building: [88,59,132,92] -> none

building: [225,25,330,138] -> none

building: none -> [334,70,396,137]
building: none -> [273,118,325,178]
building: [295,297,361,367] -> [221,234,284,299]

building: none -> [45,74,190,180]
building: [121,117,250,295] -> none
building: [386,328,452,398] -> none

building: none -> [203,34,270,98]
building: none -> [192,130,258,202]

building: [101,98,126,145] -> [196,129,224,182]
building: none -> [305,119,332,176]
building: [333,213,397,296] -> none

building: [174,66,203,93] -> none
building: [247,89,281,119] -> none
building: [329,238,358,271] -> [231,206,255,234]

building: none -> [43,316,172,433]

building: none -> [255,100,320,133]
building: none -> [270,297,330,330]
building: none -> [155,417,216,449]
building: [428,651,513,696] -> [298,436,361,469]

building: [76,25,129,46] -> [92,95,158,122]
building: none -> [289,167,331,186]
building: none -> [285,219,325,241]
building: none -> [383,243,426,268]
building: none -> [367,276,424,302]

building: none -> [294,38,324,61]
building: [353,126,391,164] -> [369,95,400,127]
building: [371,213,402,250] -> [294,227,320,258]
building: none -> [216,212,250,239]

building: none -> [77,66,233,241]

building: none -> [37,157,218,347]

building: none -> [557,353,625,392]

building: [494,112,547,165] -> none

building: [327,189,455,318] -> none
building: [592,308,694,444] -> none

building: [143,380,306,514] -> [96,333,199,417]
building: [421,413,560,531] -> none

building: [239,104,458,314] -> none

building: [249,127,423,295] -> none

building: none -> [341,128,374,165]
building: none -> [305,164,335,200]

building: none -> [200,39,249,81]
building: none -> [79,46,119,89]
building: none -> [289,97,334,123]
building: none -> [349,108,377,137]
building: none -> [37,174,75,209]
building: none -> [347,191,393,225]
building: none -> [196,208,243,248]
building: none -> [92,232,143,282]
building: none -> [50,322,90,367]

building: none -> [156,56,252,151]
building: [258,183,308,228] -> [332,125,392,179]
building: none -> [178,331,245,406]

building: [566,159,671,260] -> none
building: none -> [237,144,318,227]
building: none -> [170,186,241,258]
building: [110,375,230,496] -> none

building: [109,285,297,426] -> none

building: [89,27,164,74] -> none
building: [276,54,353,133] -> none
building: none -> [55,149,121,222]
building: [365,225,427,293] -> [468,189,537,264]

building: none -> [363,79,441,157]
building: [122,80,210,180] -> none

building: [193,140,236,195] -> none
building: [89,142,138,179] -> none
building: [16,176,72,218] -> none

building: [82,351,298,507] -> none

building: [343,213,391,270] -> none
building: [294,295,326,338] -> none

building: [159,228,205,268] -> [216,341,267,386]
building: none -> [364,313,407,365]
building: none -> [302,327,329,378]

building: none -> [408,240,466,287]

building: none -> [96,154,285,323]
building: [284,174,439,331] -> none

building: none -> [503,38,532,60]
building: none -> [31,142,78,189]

◆ Your task
Reproduce only the lines from the line containing "building: none -> [156,56,252,151]" to the last line of the material above, both of those lines included.

◆ Solution to this exercise
building: none -> [156,56,252,151]
building: [258,183,308,228] -> [332,125,392,179]
building: none -> [178,331,245,406]

building: [566,159,671,260] -> none
building: none -> [237,144,318,227]
building: none -> [170,186,241,258]
building: [110,375,230,496] -> none

building: [109,285,297,426] -> none

building: [89,27,164,74] -> none
building: [276,54,353,133] -> none
building: none -> [55,149,121,222]
building: [365,225,427,293] -> [468,189,537,264]

building: none -> [363,79,441,157]
building: [122,80,210,180] -> none

building: [193,140,236,195] -> none
building: [89,142,138,179] -> none
building: [16,176,72,218] -> none

building: [82,351,298,507] -> none

building: [343,213,391,270] -> none
building: [294,295,326,338] -> none

building: [159,228,205,268] -> [216,341,267,386]
building: none -> [364,313,407,365]
building: none -> [302,327,329,378]

building: none -> [408,240,466,287]

building: none -> [96,154,285,323]
building: [284,174,439,331] -> none

building: none -> [503,38,532,60]
building: none -> [31,142,78,189]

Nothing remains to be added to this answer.